*** Opening of RAW DATA ***
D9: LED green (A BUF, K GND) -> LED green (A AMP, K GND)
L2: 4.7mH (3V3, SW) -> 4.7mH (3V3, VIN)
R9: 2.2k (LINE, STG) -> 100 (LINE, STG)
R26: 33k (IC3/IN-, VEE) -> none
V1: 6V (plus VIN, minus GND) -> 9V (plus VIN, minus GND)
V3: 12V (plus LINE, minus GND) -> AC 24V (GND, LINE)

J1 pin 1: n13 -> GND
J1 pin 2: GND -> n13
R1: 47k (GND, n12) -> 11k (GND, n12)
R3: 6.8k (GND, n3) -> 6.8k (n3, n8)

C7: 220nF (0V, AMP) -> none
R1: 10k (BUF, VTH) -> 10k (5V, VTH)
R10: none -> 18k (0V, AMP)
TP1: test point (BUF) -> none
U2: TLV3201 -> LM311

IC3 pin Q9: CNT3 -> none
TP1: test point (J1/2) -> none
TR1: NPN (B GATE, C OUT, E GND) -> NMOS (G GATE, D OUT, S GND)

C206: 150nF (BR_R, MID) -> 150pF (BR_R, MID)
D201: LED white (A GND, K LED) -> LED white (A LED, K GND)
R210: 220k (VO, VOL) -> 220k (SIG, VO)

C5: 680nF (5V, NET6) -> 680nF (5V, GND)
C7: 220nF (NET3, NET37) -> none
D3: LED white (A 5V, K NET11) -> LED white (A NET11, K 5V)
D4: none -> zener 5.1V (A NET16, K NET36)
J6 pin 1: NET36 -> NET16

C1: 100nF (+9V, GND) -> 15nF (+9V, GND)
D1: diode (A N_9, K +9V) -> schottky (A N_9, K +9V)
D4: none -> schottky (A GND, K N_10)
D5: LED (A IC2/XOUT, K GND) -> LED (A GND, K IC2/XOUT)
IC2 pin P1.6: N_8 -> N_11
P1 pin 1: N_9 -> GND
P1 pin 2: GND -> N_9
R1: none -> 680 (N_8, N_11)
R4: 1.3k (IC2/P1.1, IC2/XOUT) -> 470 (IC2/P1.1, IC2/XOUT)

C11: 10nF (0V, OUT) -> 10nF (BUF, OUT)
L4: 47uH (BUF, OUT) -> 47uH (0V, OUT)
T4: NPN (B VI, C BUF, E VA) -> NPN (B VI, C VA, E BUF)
*** Close of RAW DATA ***
WORK INSTRUCTIONS — When you answer, repeat every record exactly, omitting nothing.

COMPLETED EXERCISE —
D9: LED green (A BUF, K GND) -> LED green (A AMP, K GND)
L2: 4.7mH (3V3, SW) -> 4.7mH (3V3, VIN)
R9: 2.2k (LINE, STG) -> 100 (LINE, STG)
R26: 33k (IC3/IN-, VEE) -> none
V1: 6V (plus VIN, minus GND) -> 9V (plus VIN, minus GND)
V3: 12V (plus LINE, minus GND) -> AC 24V (GND, LINE)

J1 pin 1: n13 -> GND
J1 pin 2: GND -> n13
R1: 47k (GND, n12) -> 11k (GND, n12)
R3: 6.8k (GND, n3) -> 6.8k (n3, n8)

C7: 220nF (0V, AMP) -> none
R1: 10k (BUF, VTH) -> 10k (5V, VTH)
R10: none -> 18k (0V, AMP)
TP1: test point (BUF) -> none
U2: TLV3201 -> LM311

IC3 pin Q9: CNT3 -> none
TP1: test point (J1/2) -> none
TR1: NPN (B GATE, C OUT, E GND) -> NMOS (G GATE, D OUT, S GND)

C206: 150nF (BR_R, MID) -> 150pF (BR_R, MID)
D201: LED white (A GND, K LED) -> LED white (A LED, K GND)
R210: 220k (VO, VOL) -> 220k (SIG, VO)

C5: 680nF (5V, NET6) -> 680nF (5V, GND)
C7: 220nF (NET3, NET37) -> none
D3: LED white (A 5V, K NET11) -> LED white (A NET11, K 5V)
D4: none -> zener 5.1V (A NET16, K NET36)
J6 pin 1: NET36 -> NET16

C1: 100nF (+9V, GND) -> 15nF (+9V, GND)
D1: diode (A N_9, K +9V) -> schottky (A N_9, K +9V)
D4: none -> schottky (A GND, K N_10)
D5: LED (A IC2/XOUT, K GND) -> LED (A GND, K IC2/XOUT)
IC2 pin P1.6: N_8 -> N_11
P1 pin 1: N_9 -> GND
P1 pin 2: GND -> N_9
R1: none -> 680 (N_8, N_11)
R4: 1.3k (IC2/P1.1, IC2/XOUT) -> 470 (IC2/P1.1, IC2/XOUT)

C11: 10nF (0V, OUT) -> 10nF (BUF, OUT)
L4: 47uH (BUF, OUT) -> 47uH (0V, OUT)
T4: NPN (B VI, C BUF, E VA) -> NPN (B VI, C VA, E BUF)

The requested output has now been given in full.